--- Entries shown Enclosed Below ---
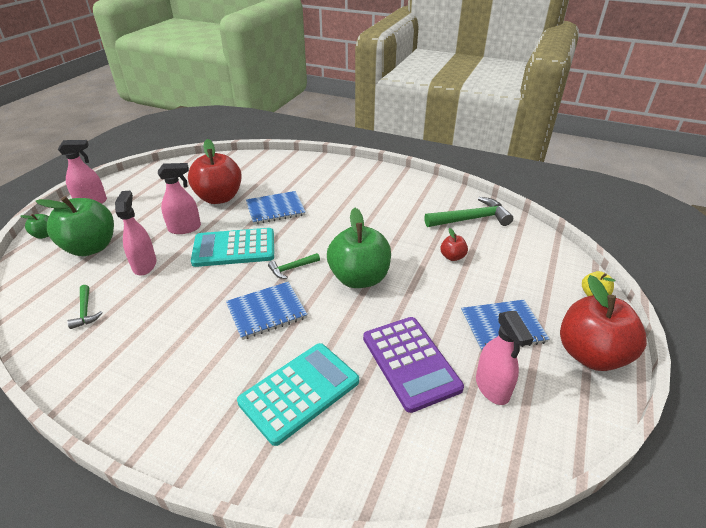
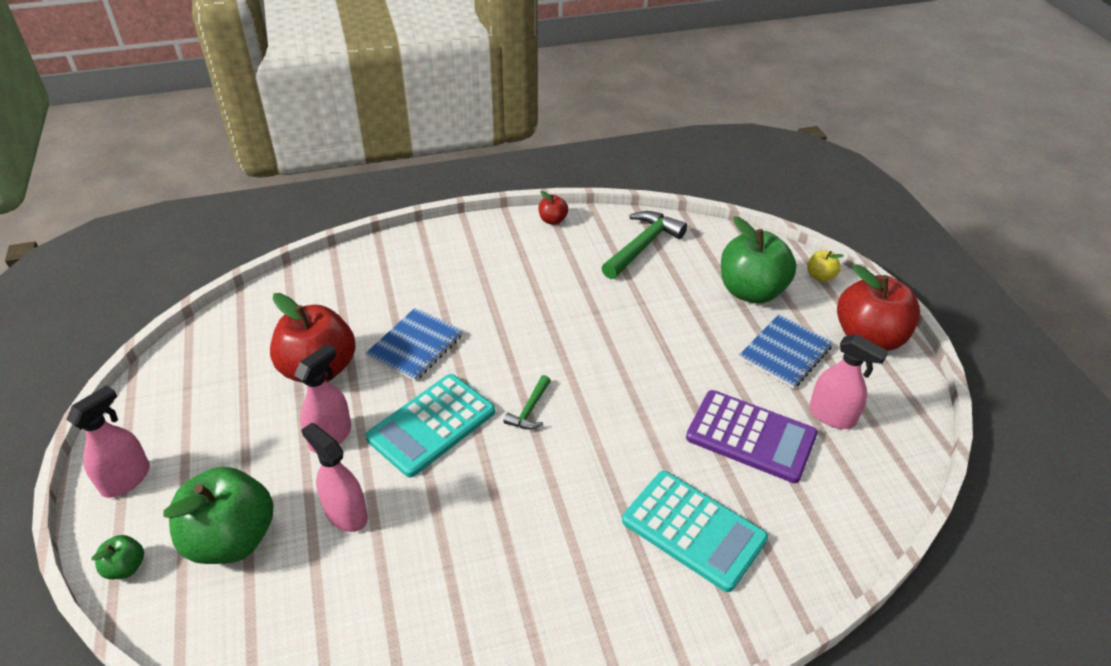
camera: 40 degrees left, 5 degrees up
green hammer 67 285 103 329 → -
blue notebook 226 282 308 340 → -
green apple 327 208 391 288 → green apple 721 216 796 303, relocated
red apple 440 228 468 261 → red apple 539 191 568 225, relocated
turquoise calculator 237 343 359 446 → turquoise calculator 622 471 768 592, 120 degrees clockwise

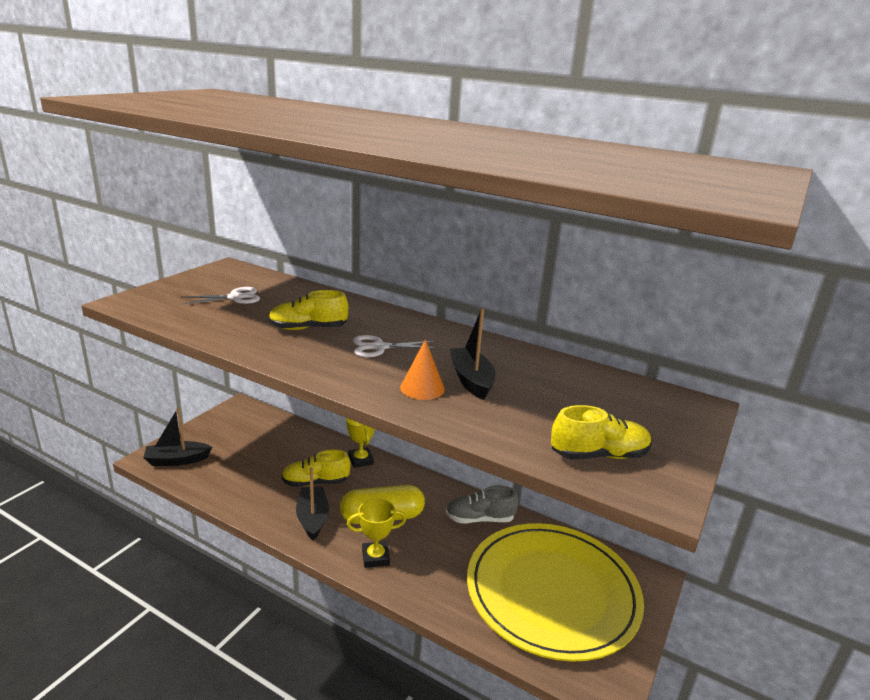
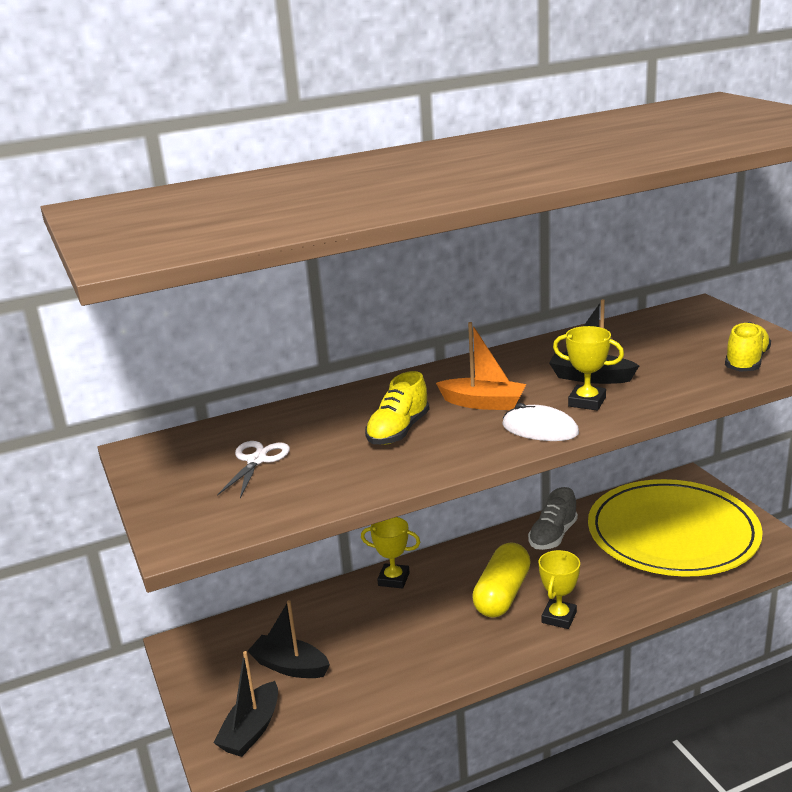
camera: 50 degrees left, 0 degrees up
yellow shoe 282 450 351 487 → -
- → white mouse 502 403 579 441
black boat 296 468 329 541 → black boat 247 600 330 678, relocated
white scissors 353 335 438 357 → orange boat 436 322 526 410
orange cone 400 339 445 400 → yellow trophy 553 326 624 411

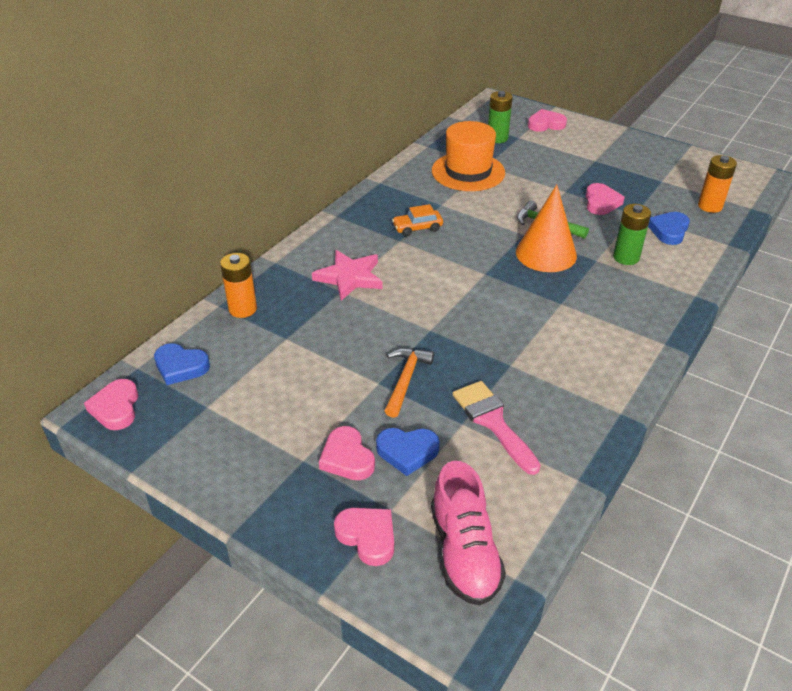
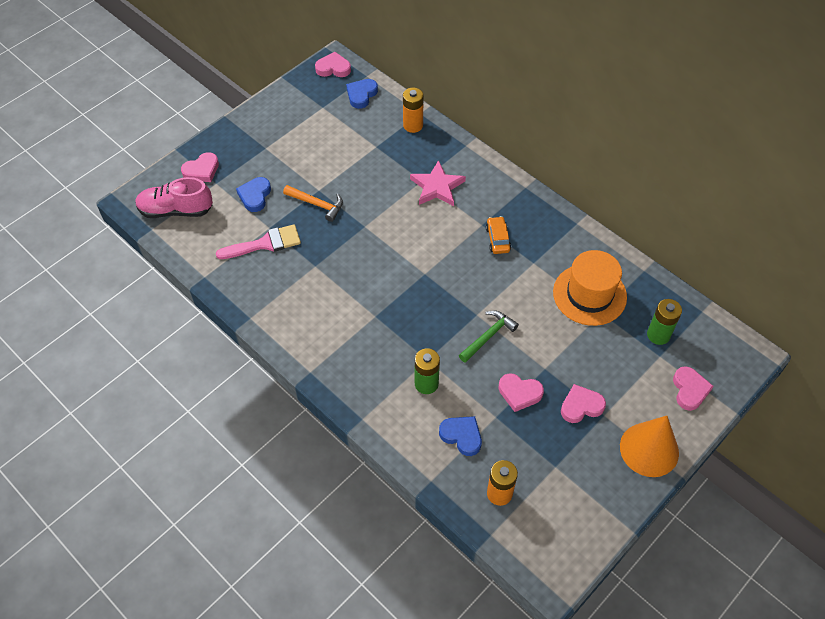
camera: 100 degrees right, 15 degrees up
pink heart 319 426 375 480 → pink heart 561 384 606 423, relocated
orange cone 516 185 577 272 → orange cone 620 416 679 477, relocated

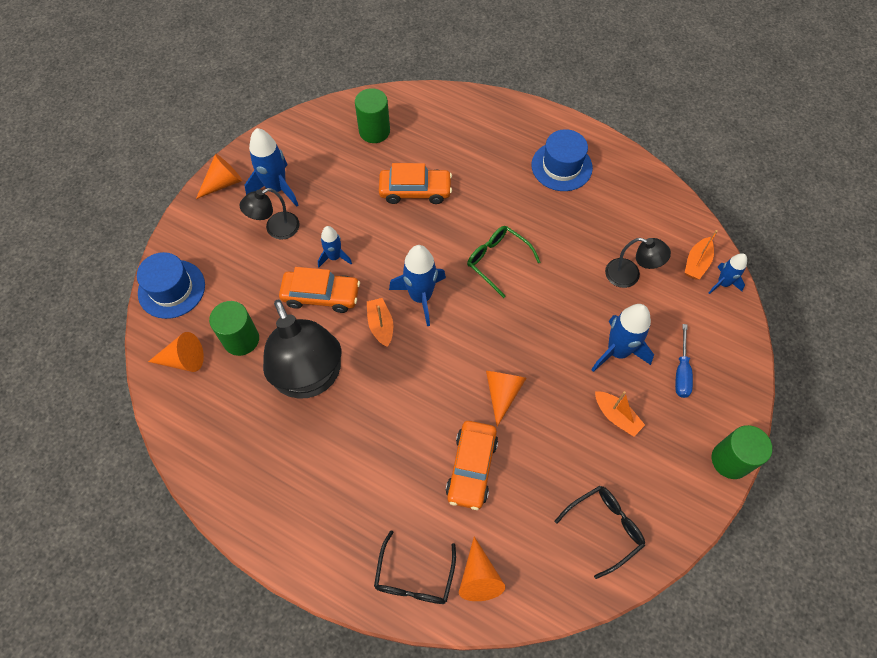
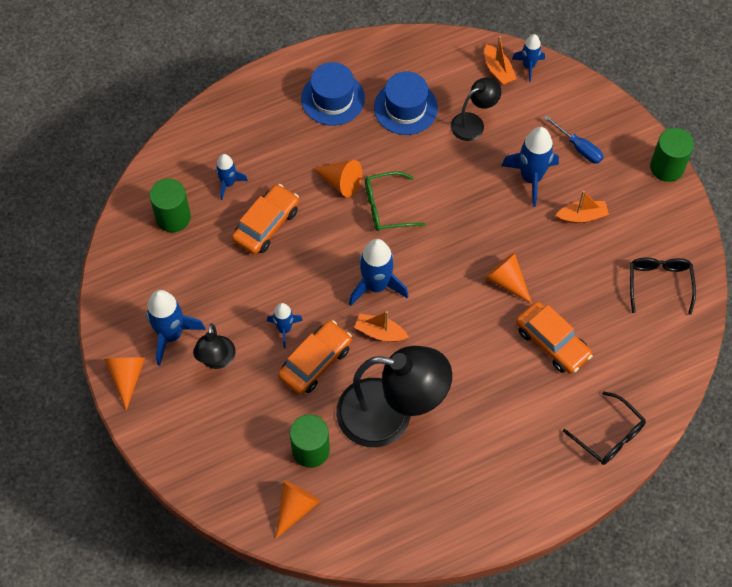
camera: 55 degrees left, 0 degrees up
- → blue rocket 216 154 248 200
blue hat 137 252 205 319 → blue hat 374 71 438 135, relocated
orange cone 459 537 505 601 → orange cone 312 160 362 197, relocated

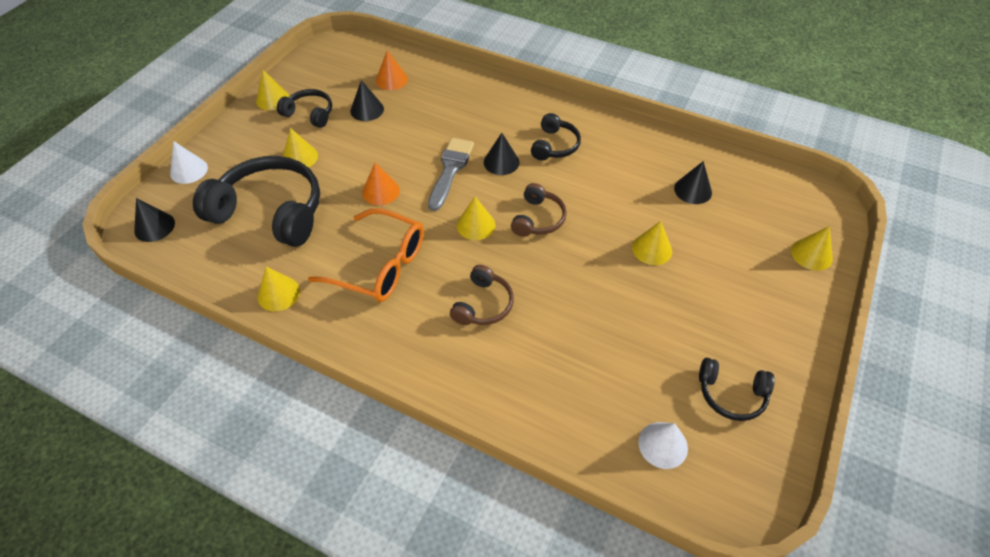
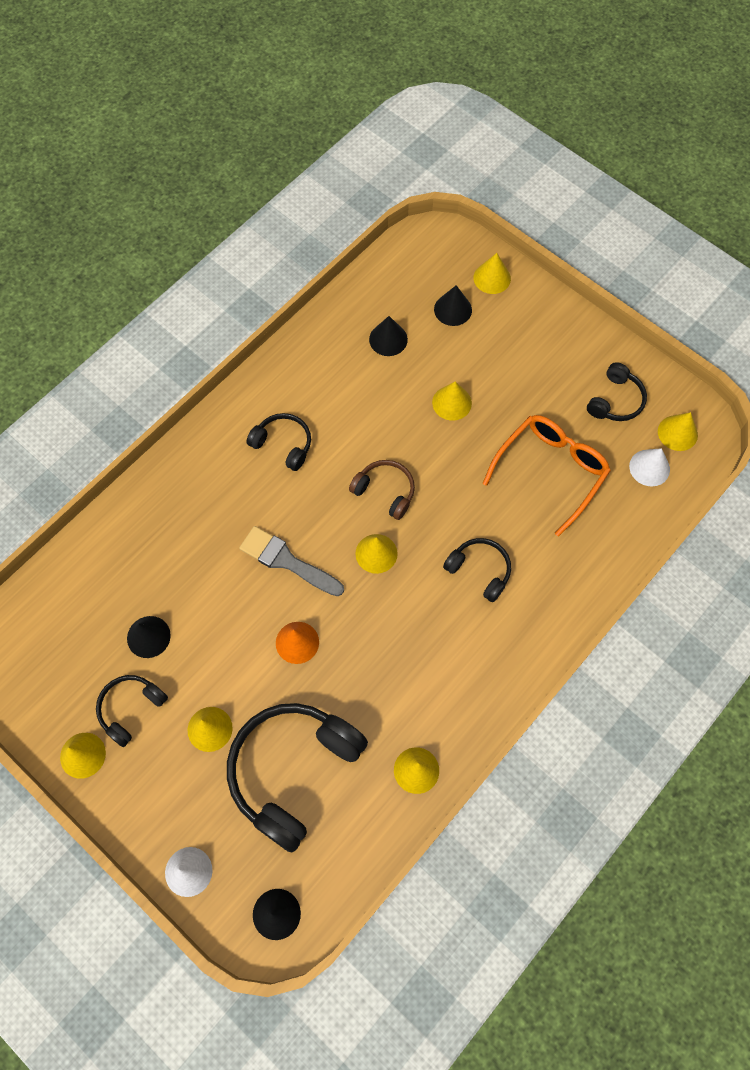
camera: 75 degrees left, 15 degrees up
orange cone 376 50 408 90 → -
- → yellow cone 658 412 698 451
orange glasses 308 208 424 302 → orange glasses 483 415 611 537, relocated
black cone 484 133 519 175 → black cone 434 285 472 326, relocated
brown headphones 450 265 514 325 → black headphones 443 538 511 602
--- End of Enclosed Entries shown ---
▶ [Brief] With the pictures omitted, give every line above again exactly.

▶ [Solution to the exercise]
camera: 40 degrees left, 5 degrees up
green hammer 67 285 103 329 → -
blue notebook 226 282 308 340 → -
green apple 327 208 391 288 → green apple 721 216 796 303, relocated
red apple 440 228 468 261 → red apple 539 191 568 225, relocated
turquoise calculator 237 343 359 446 → turquoise calculator 622 471 768 592, 120 degrees clockwise

camera: 50 degrees left, 0 degrees up
yellow shoe 282 450 351 487 → -
- → white mouse 502 403 579 441
black boat 296 468 329 541 → black boat 247 600 330 678, relocated
white scissors 353 335 438 357 → orange boat 436 322 526 410
orange cone 400 339 445 400 → yellow trophy 553 326 624 411

camera: 100 degrees right, 15 degrees up
pink heart 319 426 375 480 → pink heart 561 384 606 423, relocated
orange cone 516 185 577 272 → orange cone 620 416 679 477, relocated

camera: 55 degrees left, 0 degrees up
- → blue rocket 216 154 248 200
blue hat 137 252 205 319 → blue hat 374 71 438 135, relocated
orange cone 459 537 505 601 → orange cone 312 160 362 197, relocated

camera: 75 degrees left, 15 degrees up
orange cone 376 50 408 90 → -
- → yellow cone 658 412 698 451
orange glasses 308 208 424 302 → orange glasses 483 415 611 537, relocated
black cone 484 133 519 175 → black cone 434 285 472 326, relocated
brown headphones 450 265 514 325 → black headphones 443 538 511 602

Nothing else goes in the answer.